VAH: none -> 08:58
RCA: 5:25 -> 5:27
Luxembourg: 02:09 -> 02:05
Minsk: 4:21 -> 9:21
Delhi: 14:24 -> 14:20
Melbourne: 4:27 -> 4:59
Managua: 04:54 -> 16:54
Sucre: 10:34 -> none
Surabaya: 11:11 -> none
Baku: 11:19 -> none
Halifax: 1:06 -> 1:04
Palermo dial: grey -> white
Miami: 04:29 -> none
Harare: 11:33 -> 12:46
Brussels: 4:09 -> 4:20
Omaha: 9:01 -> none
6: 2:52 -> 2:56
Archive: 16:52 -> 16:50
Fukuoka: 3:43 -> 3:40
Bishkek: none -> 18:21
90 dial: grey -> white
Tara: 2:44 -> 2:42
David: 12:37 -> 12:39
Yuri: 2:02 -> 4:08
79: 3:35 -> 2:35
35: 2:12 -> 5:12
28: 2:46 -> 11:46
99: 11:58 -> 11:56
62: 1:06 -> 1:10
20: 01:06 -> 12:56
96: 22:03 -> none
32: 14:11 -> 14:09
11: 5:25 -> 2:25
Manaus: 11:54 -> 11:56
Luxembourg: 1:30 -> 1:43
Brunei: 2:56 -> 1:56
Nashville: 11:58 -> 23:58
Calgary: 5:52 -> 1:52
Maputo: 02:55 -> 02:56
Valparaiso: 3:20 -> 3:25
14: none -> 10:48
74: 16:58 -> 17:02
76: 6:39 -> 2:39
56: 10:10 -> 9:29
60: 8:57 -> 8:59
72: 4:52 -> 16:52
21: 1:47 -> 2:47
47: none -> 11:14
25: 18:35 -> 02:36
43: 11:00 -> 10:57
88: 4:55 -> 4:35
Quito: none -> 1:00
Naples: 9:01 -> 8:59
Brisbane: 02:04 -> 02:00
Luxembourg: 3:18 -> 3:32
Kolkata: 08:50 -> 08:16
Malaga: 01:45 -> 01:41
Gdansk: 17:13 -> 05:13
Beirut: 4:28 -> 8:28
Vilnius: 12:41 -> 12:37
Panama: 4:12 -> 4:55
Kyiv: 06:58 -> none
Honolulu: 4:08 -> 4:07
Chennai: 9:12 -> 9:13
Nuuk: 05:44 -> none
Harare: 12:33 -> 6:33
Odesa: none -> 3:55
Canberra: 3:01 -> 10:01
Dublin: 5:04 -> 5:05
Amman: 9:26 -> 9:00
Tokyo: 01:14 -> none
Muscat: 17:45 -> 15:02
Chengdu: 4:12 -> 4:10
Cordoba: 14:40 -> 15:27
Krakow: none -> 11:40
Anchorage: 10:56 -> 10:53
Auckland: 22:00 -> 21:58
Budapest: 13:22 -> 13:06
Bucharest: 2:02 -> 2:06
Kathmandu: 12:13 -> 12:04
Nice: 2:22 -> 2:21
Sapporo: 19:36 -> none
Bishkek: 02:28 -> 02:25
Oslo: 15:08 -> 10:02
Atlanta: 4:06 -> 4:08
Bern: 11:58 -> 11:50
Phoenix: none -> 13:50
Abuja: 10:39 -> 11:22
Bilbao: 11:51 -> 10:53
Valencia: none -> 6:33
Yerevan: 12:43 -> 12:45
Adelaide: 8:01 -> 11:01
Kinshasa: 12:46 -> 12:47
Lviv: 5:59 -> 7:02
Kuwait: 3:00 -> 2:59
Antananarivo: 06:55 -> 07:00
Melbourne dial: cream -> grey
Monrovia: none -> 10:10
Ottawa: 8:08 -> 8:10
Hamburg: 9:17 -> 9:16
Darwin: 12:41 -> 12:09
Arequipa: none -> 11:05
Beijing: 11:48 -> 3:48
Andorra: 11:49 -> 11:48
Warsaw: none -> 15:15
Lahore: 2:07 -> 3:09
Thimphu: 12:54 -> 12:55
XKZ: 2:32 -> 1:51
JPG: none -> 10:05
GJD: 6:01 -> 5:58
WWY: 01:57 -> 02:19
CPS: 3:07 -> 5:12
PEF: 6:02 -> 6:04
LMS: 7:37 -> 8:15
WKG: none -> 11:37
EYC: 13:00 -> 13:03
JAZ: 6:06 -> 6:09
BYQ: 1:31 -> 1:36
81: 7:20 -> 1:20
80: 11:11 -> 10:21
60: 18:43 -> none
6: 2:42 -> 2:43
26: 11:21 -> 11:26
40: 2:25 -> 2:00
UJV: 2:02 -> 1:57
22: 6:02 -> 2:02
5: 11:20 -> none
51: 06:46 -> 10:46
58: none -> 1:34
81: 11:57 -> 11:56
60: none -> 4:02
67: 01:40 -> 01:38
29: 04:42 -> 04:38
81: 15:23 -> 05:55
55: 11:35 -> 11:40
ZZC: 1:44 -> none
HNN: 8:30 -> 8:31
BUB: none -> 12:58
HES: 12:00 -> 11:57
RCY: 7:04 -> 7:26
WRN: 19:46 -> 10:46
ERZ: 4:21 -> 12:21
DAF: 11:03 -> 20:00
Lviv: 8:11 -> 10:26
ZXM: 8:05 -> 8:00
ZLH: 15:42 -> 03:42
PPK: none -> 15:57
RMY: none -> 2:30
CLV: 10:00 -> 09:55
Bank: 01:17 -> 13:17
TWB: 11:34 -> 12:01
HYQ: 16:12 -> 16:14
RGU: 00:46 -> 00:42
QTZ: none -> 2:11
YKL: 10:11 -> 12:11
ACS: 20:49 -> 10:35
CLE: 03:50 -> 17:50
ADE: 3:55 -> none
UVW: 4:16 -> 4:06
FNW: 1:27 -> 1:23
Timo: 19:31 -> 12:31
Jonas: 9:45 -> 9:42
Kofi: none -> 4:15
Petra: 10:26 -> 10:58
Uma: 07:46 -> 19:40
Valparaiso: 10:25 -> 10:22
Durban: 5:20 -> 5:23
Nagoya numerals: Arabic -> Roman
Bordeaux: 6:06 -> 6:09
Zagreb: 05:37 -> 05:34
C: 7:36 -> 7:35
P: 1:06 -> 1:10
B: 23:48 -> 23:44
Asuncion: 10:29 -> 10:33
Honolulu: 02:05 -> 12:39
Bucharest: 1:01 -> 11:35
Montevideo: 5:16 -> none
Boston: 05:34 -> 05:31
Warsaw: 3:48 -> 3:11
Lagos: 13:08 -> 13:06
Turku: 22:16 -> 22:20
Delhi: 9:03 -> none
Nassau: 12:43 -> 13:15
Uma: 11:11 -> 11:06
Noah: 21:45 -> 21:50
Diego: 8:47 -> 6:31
==========
### INSTRUCTION
Put the data into a Markdown table with the columns Row and Text, from the first line up to and including the line with "79: 3:35 -> 2:35". Number each line in Row and leave out blank lines.

### WRITTEN SOLUTION
| Row | Text |
|---|---|
| 1 | VAH: none -> 08:58 |
| 2 | RCA: 5:25 -> 5:27 |
| 3 | Luxembourg: 02:09 -> 02:05 |
| 4 | Minsk: 4:21 -> 9:21 |
| 5 | Delhi: 14:24 -> 14:20 |
| 6 | Melbourne: 4:27 -> 4:59 |
| 7 | Managua: 04:54 -> 16:54 |
| 8 | Sucre: 10:34 -> none |
| 9 | Surabaya: 11:11 -> none |
| 10 | Baku: 11:19 -> none |
| 11 | Halifax: 1:06 -> 1:04 |
| 12 | Palermo dial: grey -> white |
| 13 | Miami: 04:29 -> none |
| 14 | Harare: 11:33 -> 12:46 |
| 15 | Brussels: 4:09 -> 4:20 |
| 16 | Omaha: 9:01 -> none |
| 17 | 6: 2:52 -> 2:56 |
| 18 | Archive: 16:52 -> 16:50 |
| 19 | Fukuoka: 3:43 -> 3:40 |
| 20 | Bishkek: none -> 18:21 |
| 21 | 90 dial: grey -> white |
| 22 | Tara: 2:44 -> 2:42 |
| 23 | David: 12:37 -> 12:39 |
| 24 | Yuri: 2:02 -> 4:08 |
| 25 | 79: 3:35 -> 2:35 |